**WHAT THE TASK REQUIRES**
Where the string "none" occurs in a line of the entries below, copy that line.

**RECORD EXCERPTS**
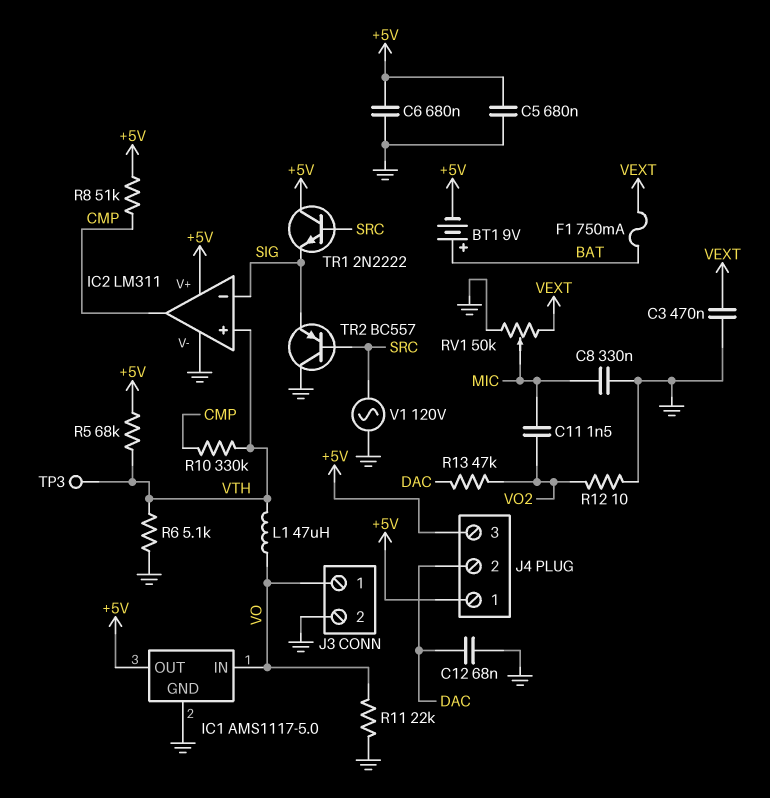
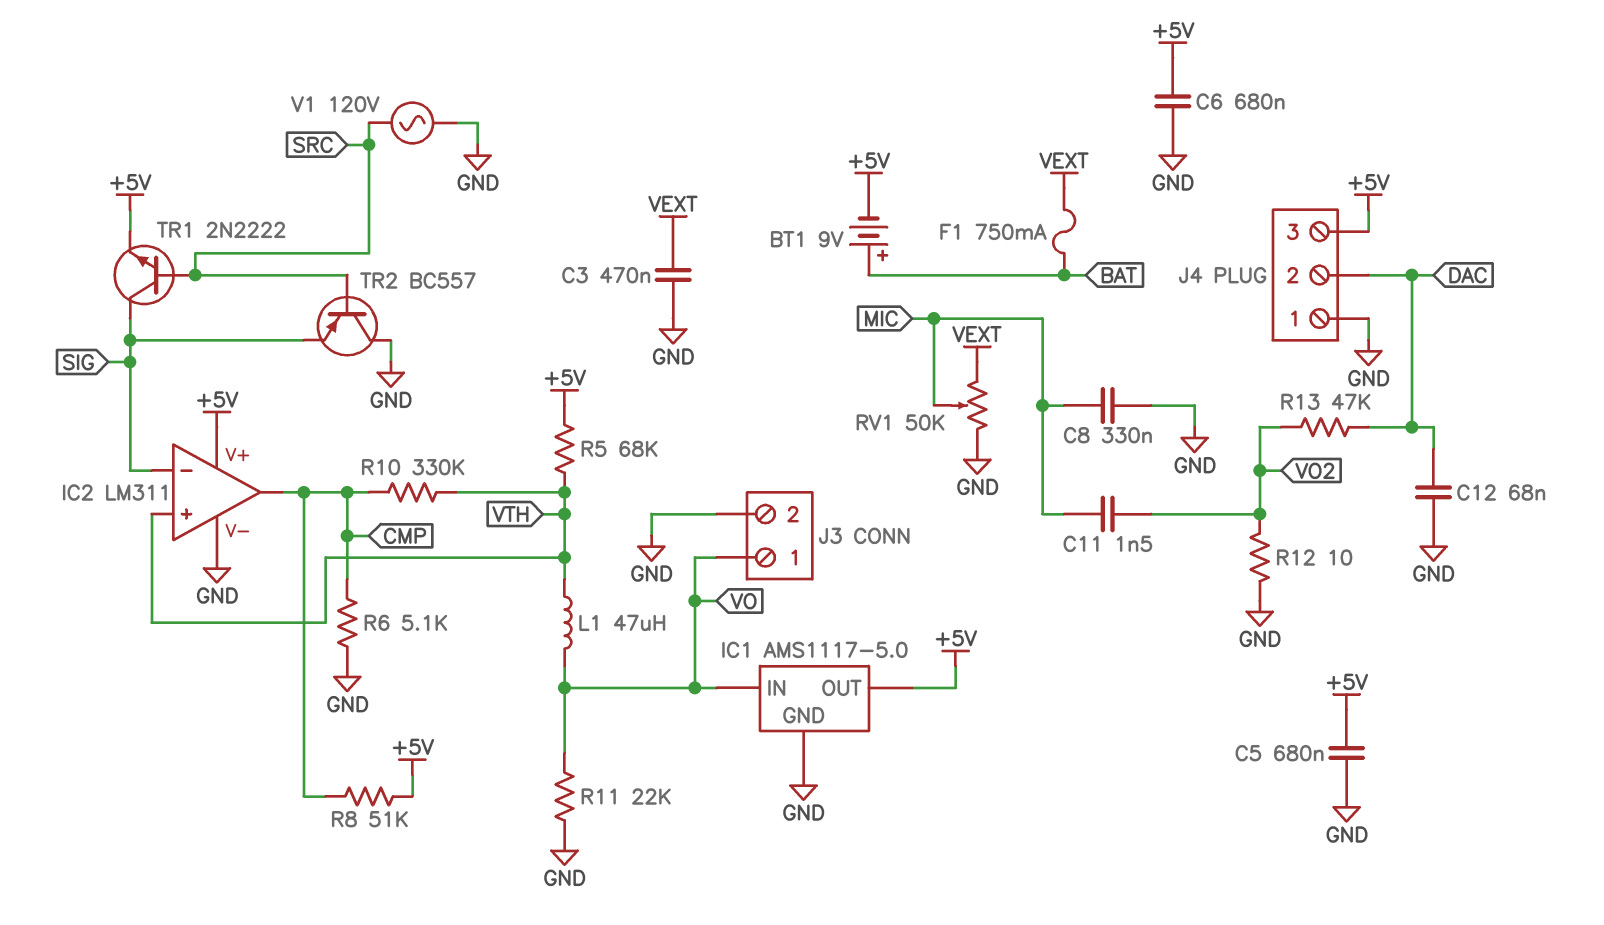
J4 pin 1: +5V -> GND
R6: 5.1k (GND, VTH) -> 5.1k (CMP, GND)
TP3: test point (VTH) -> none
TR1: NPN 2N2222 (B SRC, C +5V, E SIG) -> NPN 2N2222 (B SRC, C SIG, E +5V)

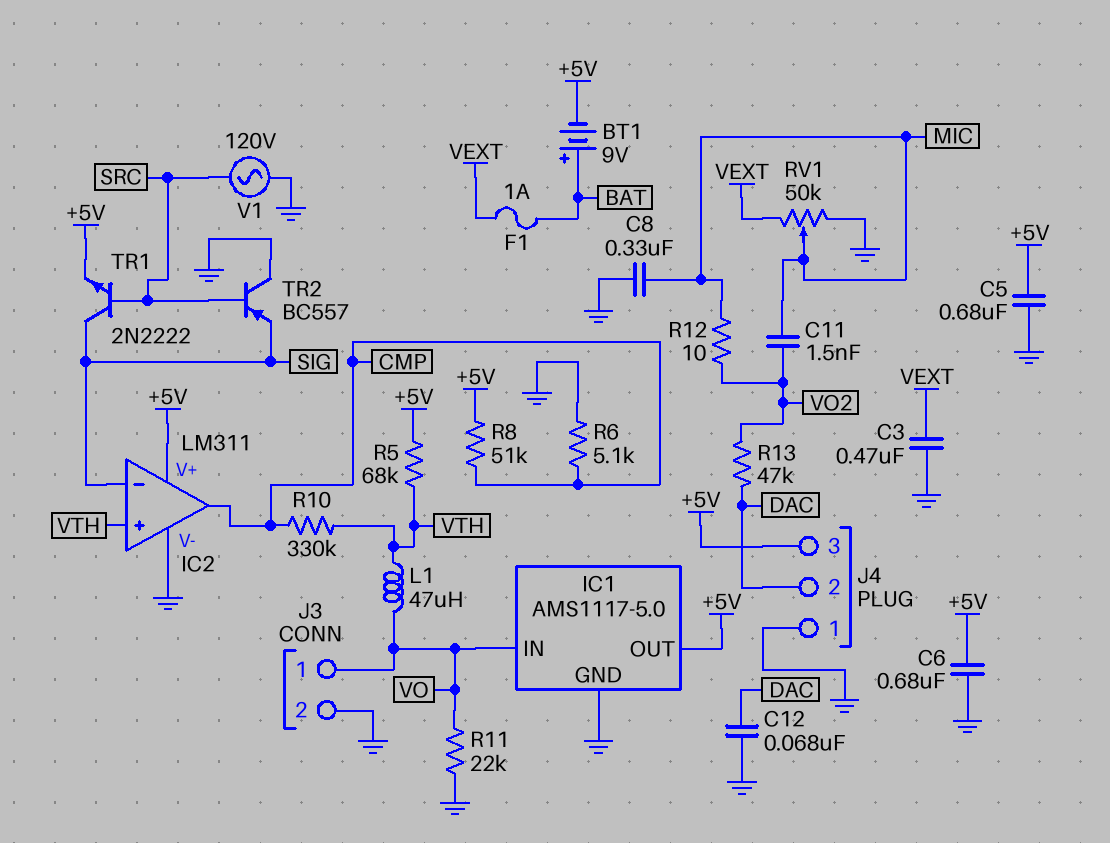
F1: 750mA (BAT, VEXT) -> 1A (BAT, VEXT)
R12: 10 (GND, VO2) -> 10 (MIC, VO2)

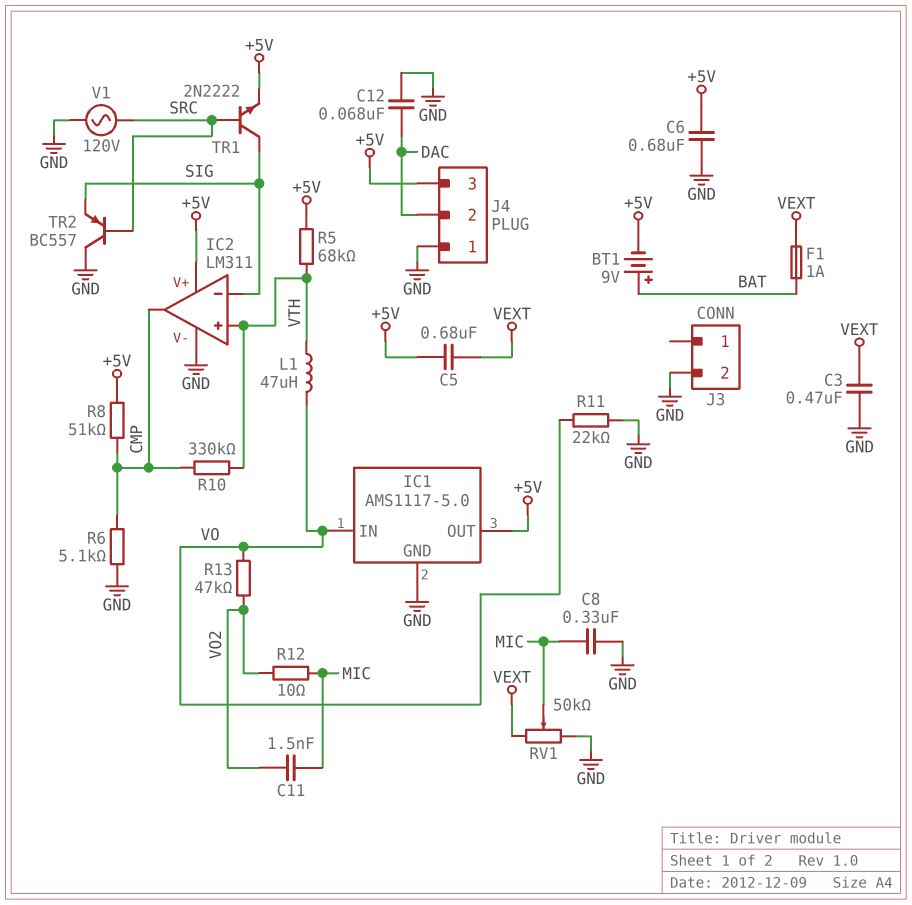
C5: 680nF (+5V, GND) -> 680nF (+5V, VEXT)
J3 pin 1: VO -> none
R13: 47k (DAC, VO2) -> 47k (VO, VO2)

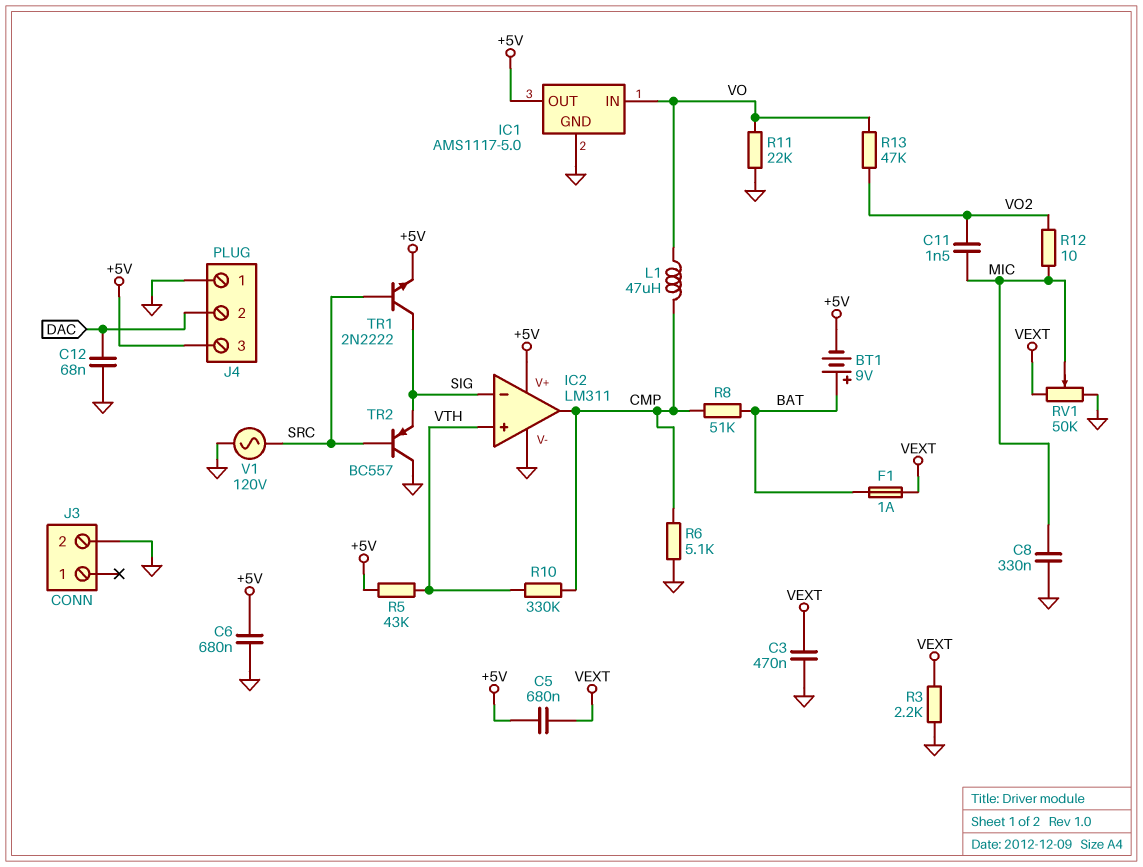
L1: 47uH (VO, VTH) -> 47uH (CMP, VO)
R3: none -> 2.2k (GND, VEXT)
R5: 68k (+5V, VTH) -> 43k (+5V, VTH)
R8: 51k (+5V, CMP) -> 51k (BAT, CMP)

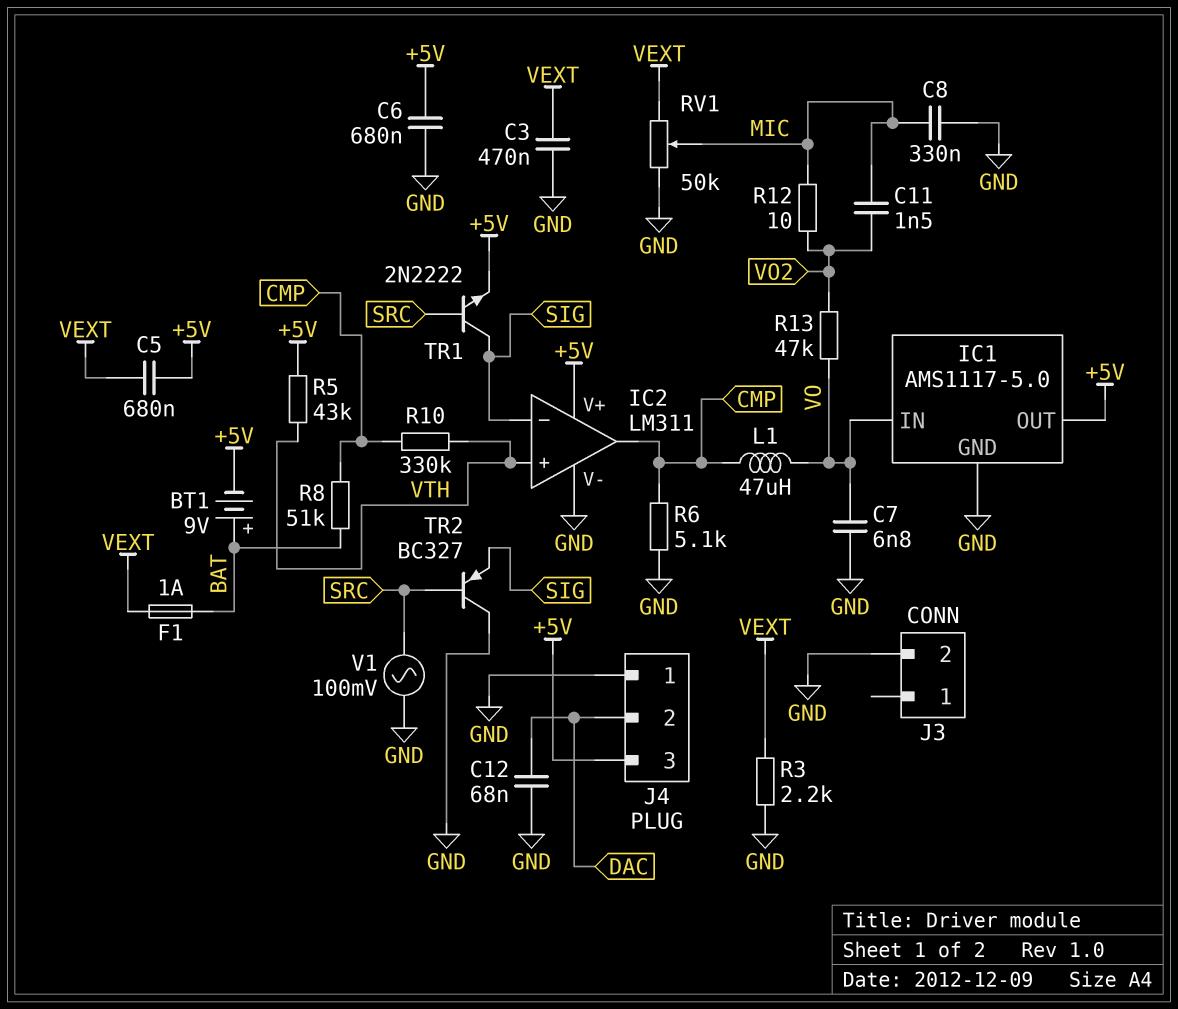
C7: none -> 6.8nF (GND, VO)
R11: 22k (GND, VO) -> none
TR2: PNP BC557 (B SRC, C GND, E SIG) -> PNP BC327 (B SRC, C GND, E SIG)
V1: AC 120V (GND, SRC) -> AC 100mV (GND, SRC)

**SOLUTION TO THIS PROBLEM**
TP3: test point (VTH) -> none
J3 pin 1: VO -> none
R3: none -> 2.2k (GND, VEXT)
C7: none -> 6.8nF (GND, VO)
R11: 22k (GND, VO) -> none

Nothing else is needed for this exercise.